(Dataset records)
= = = = = = =
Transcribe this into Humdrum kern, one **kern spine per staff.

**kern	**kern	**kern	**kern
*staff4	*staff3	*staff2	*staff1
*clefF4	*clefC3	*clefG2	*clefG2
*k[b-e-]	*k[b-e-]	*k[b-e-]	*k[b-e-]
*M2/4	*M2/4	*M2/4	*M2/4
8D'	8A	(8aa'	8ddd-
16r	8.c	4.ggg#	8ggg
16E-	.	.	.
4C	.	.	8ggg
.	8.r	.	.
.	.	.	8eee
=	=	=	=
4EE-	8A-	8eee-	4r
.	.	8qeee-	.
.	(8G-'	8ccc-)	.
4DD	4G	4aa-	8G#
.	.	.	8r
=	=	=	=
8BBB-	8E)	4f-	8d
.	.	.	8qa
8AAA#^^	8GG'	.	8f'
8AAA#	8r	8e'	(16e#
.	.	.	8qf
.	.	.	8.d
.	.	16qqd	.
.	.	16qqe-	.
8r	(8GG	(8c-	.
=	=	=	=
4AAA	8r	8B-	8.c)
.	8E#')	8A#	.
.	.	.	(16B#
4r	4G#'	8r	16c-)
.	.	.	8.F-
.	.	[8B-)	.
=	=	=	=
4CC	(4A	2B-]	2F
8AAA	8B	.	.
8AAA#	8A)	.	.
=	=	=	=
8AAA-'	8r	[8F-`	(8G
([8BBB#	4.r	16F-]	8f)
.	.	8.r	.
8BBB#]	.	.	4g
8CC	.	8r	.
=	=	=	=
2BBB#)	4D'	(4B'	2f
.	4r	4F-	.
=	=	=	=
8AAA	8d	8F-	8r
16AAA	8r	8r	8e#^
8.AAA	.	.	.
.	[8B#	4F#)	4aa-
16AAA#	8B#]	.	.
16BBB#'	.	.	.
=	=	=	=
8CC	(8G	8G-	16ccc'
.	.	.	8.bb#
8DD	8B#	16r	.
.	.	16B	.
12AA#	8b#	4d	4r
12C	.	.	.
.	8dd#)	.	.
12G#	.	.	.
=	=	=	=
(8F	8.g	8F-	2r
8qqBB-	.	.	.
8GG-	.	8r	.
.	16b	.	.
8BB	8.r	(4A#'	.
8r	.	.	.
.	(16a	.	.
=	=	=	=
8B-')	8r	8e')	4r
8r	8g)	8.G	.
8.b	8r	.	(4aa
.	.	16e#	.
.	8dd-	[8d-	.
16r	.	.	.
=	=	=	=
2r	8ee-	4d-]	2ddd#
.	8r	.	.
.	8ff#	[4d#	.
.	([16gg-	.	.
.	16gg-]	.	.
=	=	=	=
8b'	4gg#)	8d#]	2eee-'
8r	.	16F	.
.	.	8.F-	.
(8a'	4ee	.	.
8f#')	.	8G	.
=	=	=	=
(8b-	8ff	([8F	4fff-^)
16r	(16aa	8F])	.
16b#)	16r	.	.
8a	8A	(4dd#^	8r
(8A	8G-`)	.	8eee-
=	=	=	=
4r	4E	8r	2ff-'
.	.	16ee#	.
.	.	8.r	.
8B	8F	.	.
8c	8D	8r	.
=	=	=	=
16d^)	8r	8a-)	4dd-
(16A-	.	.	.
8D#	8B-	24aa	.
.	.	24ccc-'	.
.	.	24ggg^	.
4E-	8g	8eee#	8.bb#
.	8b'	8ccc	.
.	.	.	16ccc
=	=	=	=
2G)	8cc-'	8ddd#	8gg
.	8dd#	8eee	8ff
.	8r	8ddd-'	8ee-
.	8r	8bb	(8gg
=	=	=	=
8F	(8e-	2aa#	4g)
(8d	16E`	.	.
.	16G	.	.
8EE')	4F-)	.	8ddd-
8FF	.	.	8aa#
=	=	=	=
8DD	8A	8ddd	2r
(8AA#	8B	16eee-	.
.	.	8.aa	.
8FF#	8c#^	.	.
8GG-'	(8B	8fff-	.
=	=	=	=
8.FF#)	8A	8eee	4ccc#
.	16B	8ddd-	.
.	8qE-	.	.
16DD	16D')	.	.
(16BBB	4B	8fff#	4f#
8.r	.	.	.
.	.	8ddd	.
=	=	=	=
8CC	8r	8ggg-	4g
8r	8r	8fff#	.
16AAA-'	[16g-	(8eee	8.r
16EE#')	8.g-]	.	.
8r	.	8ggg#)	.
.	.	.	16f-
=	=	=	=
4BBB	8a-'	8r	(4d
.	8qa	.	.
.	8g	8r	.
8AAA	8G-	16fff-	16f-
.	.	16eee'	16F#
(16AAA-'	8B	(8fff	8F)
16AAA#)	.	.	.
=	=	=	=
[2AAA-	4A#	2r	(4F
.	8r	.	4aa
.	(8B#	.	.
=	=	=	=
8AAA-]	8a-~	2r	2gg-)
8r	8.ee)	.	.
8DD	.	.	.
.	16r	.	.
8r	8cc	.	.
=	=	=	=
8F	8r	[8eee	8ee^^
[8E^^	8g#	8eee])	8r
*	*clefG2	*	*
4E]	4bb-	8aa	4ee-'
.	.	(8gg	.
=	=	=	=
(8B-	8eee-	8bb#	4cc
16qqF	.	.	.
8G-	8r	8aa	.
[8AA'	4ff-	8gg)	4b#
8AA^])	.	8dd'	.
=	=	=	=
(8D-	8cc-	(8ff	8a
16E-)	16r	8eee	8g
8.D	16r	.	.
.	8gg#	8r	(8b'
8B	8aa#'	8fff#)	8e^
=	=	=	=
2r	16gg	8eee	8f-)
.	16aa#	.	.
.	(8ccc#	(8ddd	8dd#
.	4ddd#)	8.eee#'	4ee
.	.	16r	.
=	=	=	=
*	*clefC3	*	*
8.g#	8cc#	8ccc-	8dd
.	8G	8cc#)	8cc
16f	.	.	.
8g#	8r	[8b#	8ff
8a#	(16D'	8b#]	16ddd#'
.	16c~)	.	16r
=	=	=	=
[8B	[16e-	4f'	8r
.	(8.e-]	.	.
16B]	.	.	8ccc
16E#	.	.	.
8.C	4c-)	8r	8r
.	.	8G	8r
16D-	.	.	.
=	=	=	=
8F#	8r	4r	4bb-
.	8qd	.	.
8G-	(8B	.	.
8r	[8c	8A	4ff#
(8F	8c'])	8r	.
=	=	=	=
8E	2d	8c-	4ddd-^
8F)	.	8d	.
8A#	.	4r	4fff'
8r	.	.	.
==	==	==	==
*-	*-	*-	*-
= = = = = = =
Task prompt.
Please count the lines above that contain the string "kern" and reply with the number alone.

Solution to the exercise.
2